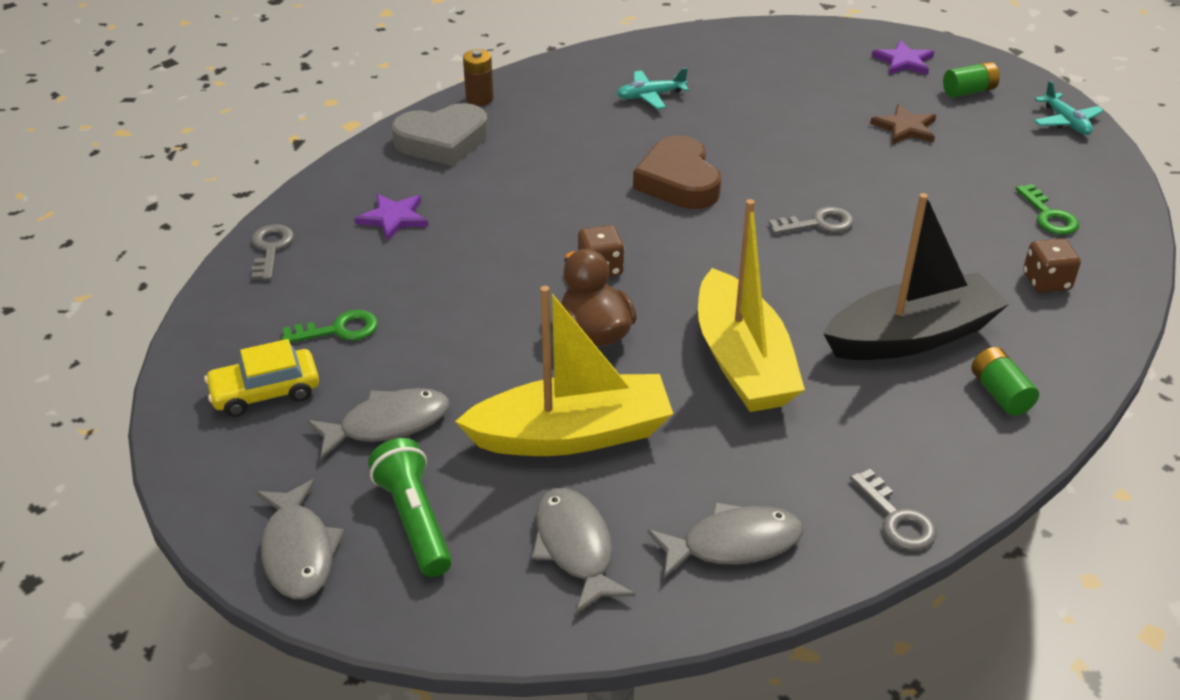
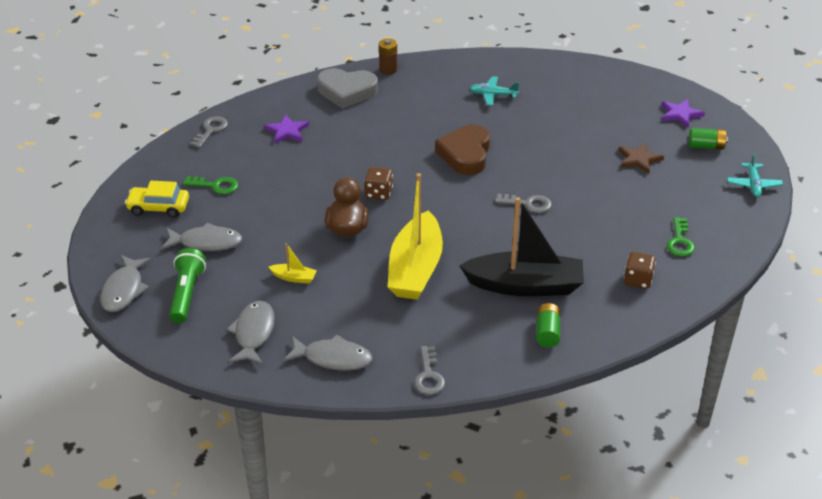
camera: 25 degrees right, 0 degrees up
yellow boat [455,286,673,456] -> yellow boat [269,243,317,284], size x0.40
-.-.-
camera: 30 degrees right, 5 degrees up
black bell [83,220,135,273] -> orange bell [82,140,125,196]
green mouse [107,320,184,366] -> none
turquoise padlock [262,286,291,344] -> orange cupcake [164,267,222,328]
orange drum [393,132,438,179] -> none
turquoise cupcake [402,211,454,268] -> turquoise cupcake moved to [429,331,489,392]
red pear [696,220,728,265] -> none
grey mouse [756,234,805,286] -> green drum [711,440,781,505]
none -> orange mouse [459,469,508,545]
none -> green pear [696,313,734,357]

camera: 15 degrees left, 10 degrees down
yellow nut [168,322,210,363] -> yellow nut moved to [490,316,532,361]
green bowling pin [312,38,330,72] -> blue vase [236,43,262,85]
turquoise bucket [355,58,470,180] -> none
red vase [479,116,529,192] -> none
-.-.-
# [TRY IT]
All lines in the data above from the one with "turquoise padlock [262,286,291,344]" through the one with "red vase [479,116,529,192] -> none" must be repeated exactly, and no others.

# [REPLY TO THE EXERCISE]
turquoise padlock [262,286,291,344] -> orange cupcake [164,267,222,328]
orange drum [393,132,438,179] -> none
turquoise cupcake [402,211,454,268] -> turquoise cupcake moved to [429,331,489,392]
red pear [696,220,728,265] -> none
grey mouse [756,234,805,286] -> green drum [711,440,781,505]
none -> orange mouse [459,469,508,545]
none -> green pear [696,313,734,357]

camera: 15 degrees left, 10 degrees down
yellow nut [168,322,210,363] -> yellow nut moved to [490,316,532,361]
green bowling pin [312,38,330,72] -> blue vase [236,43,262,85]
turquoise bucket [355,58,470,180] -> none
red vase [479,116,529,192] -> none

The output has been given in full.